### PROBLEM TO SOLVE
Without any of their pictures, return all of the records exactly.
==*==
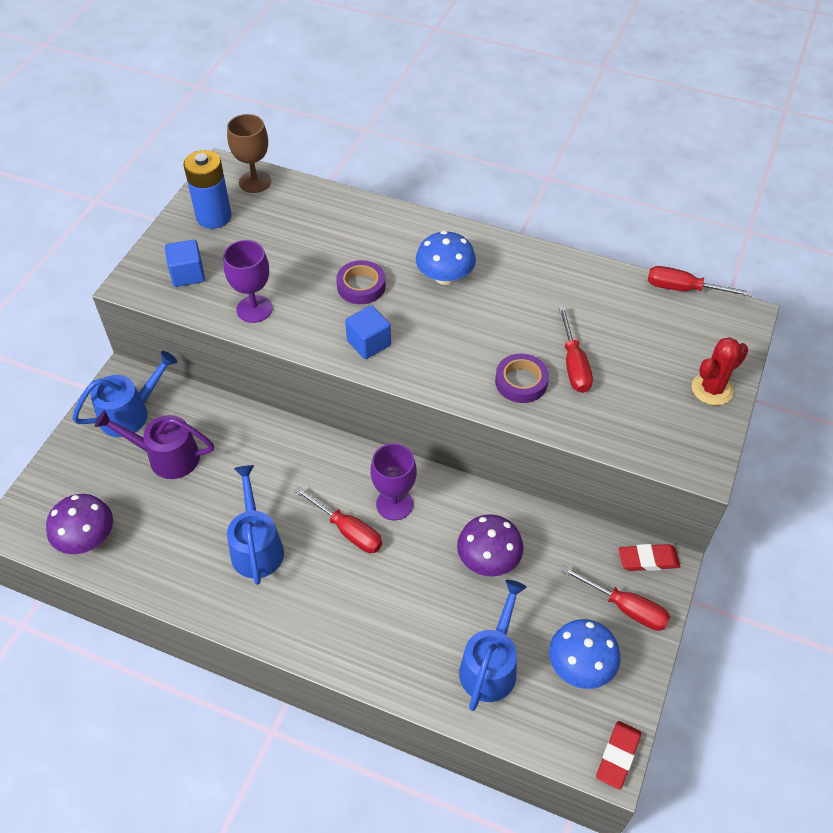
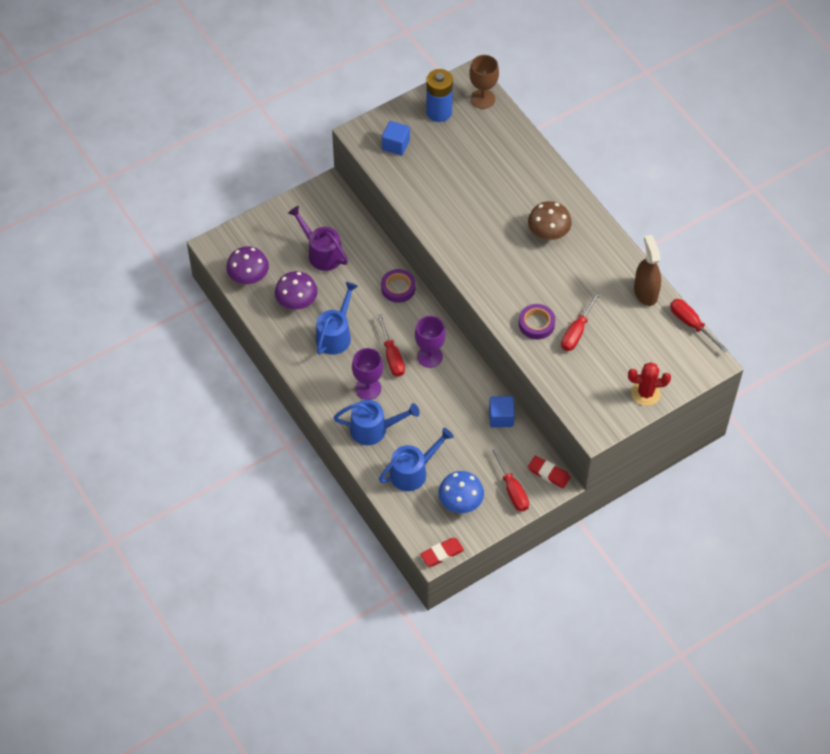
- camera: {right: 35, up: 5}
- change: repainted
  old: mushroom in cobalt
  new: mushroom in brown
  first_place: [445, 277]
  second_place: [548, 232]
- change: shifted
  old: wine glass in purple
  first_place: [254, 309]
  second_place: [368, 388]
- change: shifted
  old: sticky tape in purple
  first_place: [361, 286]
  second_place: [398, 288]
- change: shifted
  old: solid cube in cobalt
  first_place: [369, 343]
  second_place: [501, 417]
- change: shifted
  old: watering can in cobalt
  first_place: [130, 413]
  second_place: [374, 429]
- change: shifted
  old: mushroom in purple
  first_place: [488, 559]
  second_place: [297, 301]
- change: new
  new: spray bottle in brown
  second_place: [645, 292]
==*==
### SOLUTION TO THIS EXERCISE
- camera: {right: 35, up: 5}
- change: repainted
  old: mushroom in cobalt
  new: mushroom in brown
  first_place: [445, 277]
  second_place: [548, 232]
- change: shifted
  old: wine glass in purple
  first_place: [254, 309]
  second_place: [368, 388]
- change: shifted
  old: sticky tape in purple
  first_place: [361, 286]
  second_place: [398, 288]
- change: shifted
  old: solid cube in cobalt
  first_place: [369, 343]
  second_place: [501, 417]
- change: shifted
  old: watering can in cobalt
  first_place: [130, 413]
  second_place: [374, 429]
- change: shifted
  old: mushroom in purple
  first_place: [488, 559]
  second_place: [297, 301]
- change: new
  new: spray bottle in brown
  second_place: [645, 292]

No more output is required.